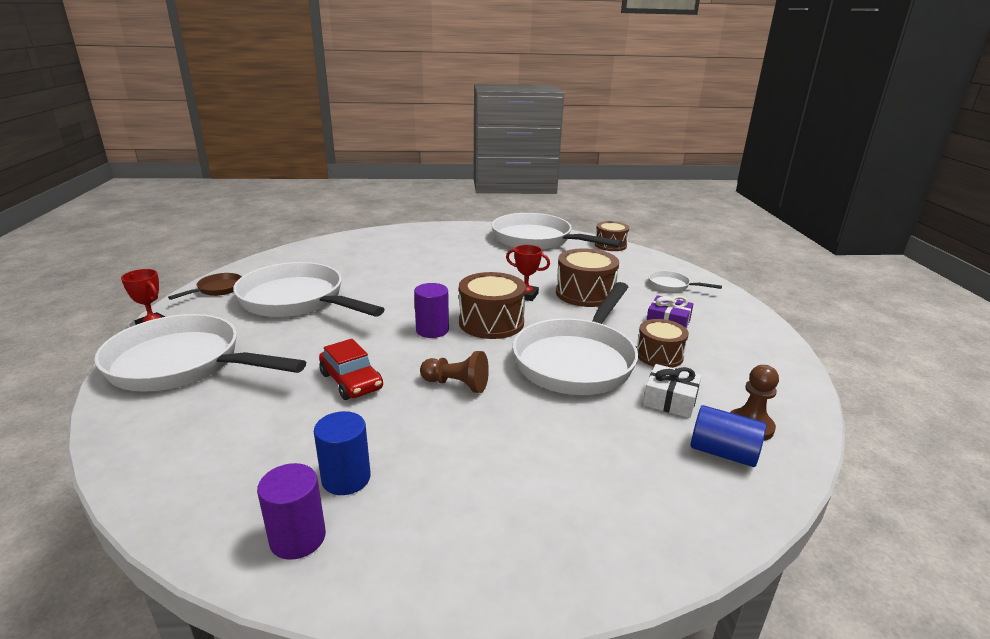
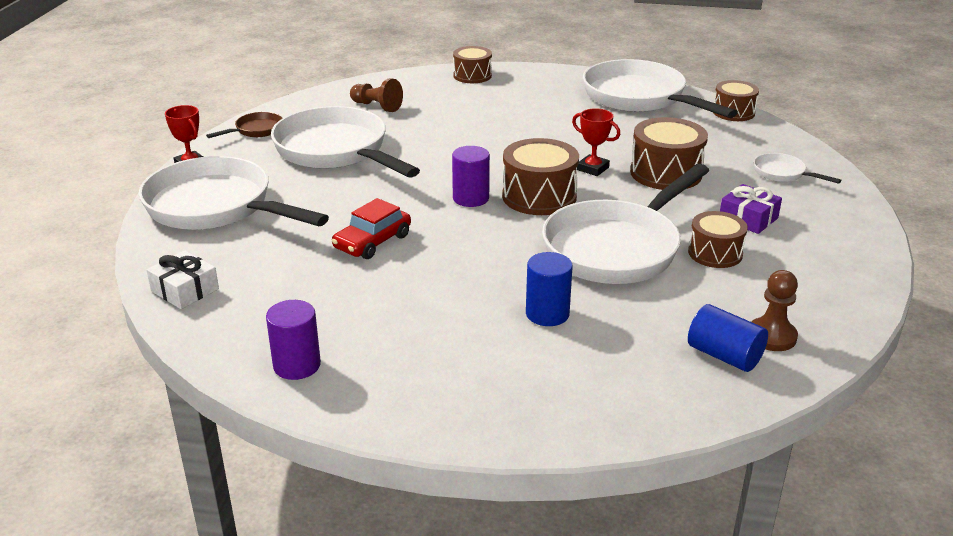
camera: 15 degrees right, 5 degrees up
blue cylinder [314,411,371,495] -> blue cylinder moved to [526,252,573,326]
red car [319,339,383,400] -> red car turned 60 degrees clockwise [332,198,411,259]
brown pawn [420,351,489,393] -> brown pawn moved to [350,78,403,112]
white gift [643,364,701,418] -> white gift moved to [146,250,219,309]
none -> brown drum [453,46,492,83]

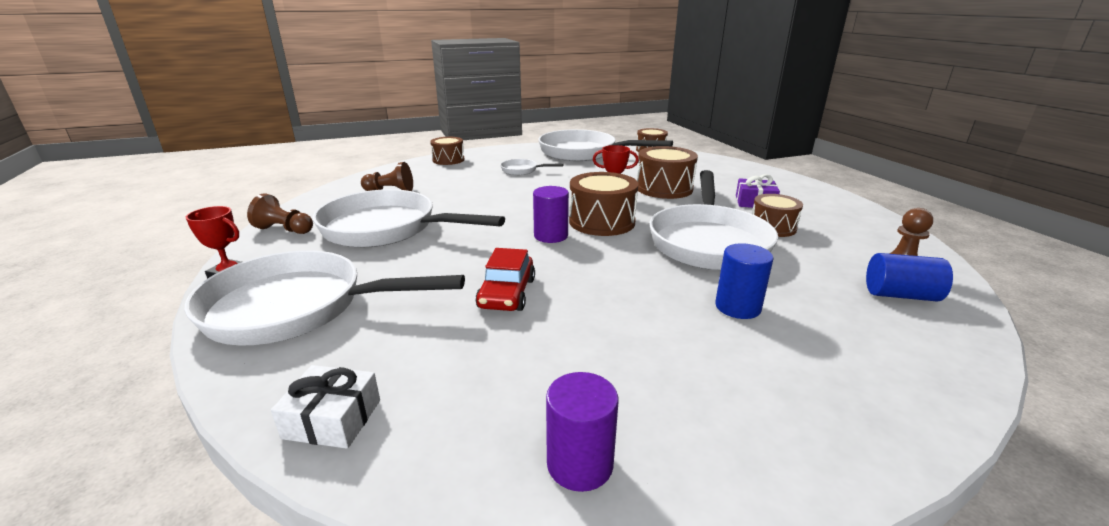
camera: 30 degrees left, 5 degrees down
brown pan [206,112,282,138] -> brown pawn [247,193,313,234]
white pan [754,153,841,184] -> white pan moved to [500,159,563,175]

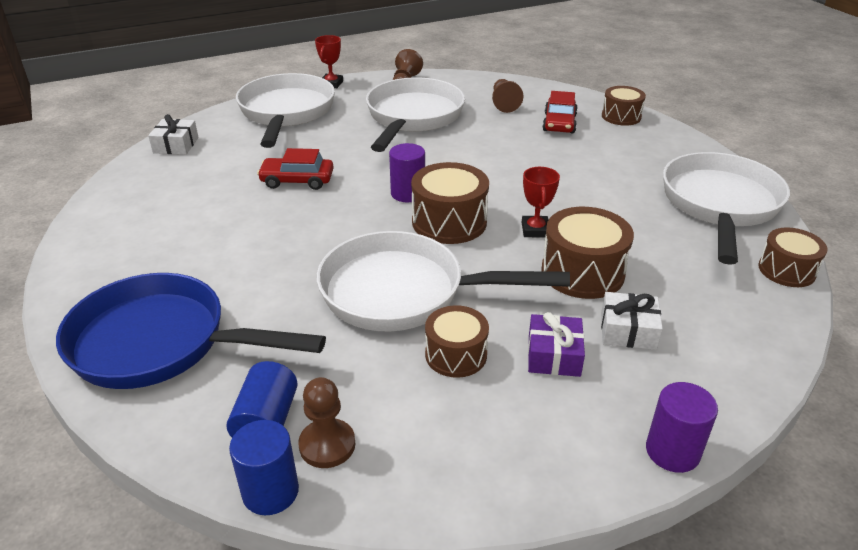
camera: 85 degrees right, 10 degrees up
white pan [500,159,563,175] -> none
purple cylinder [546,372,618,492] -> purple cylinder moved to [646,382,718,473]
blue cylinder [715,243,774,319] -> blue cylinder moved to [229,420,299,515]
none -> blue pan [56,273,326,389]
none -> red car [542,91,578,134]
none -> white gift [601,292,663,350]

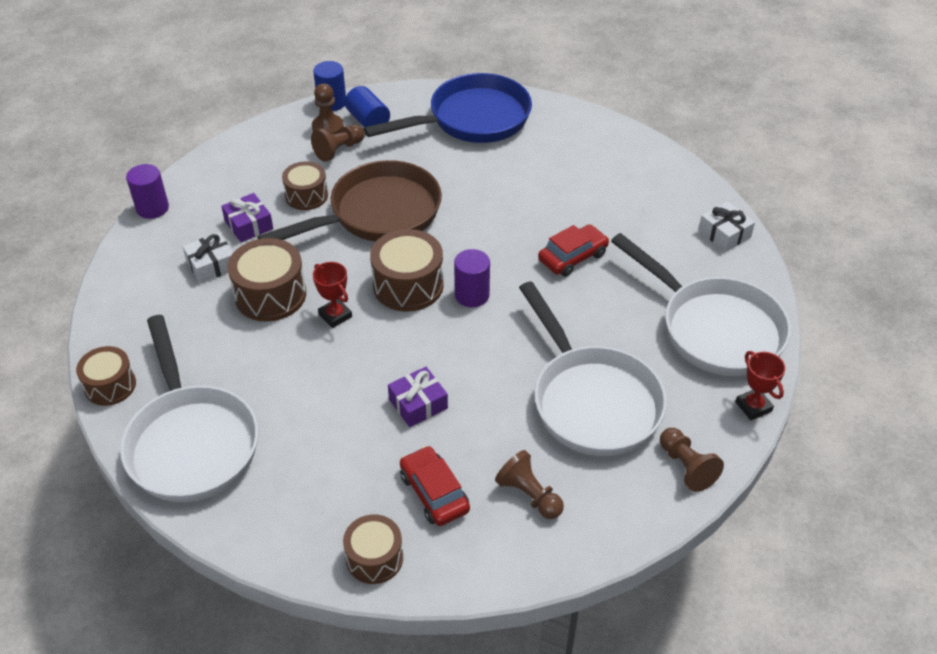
camera: 140 degrees right, 10 degrees up
white pan [317,231,570,332] -> brown pan [258,160,442,242]
none -> brown pawn [311,125,365,162]
none -> purple gift [388,367,448,427]

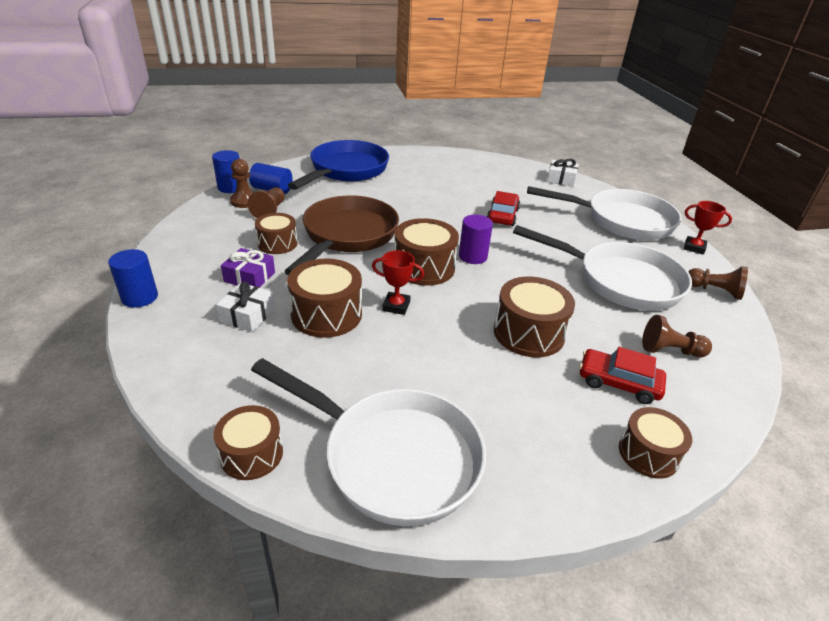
camera: 40 degrees left, 10 degrees down
purple cylinder [126,164,169,219] -> blue cylinder [108,249,158,308]
purple gift [388,367,448,427] -> brown drum [494,277,575,357]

====================

Work required: Return each line of the entries that holds the string "none".

Answer section:
none -> brown drum [453,46,492,83]
white pan [500,159,563,175] -> none
none -> blue pan [56,273,326,389]
none -> red car [542,91,578,134]
none -> white gift [601,292,663,350]
none -> brown pawn [311,125,365,162]
none -> purple gift [388,367,448,427]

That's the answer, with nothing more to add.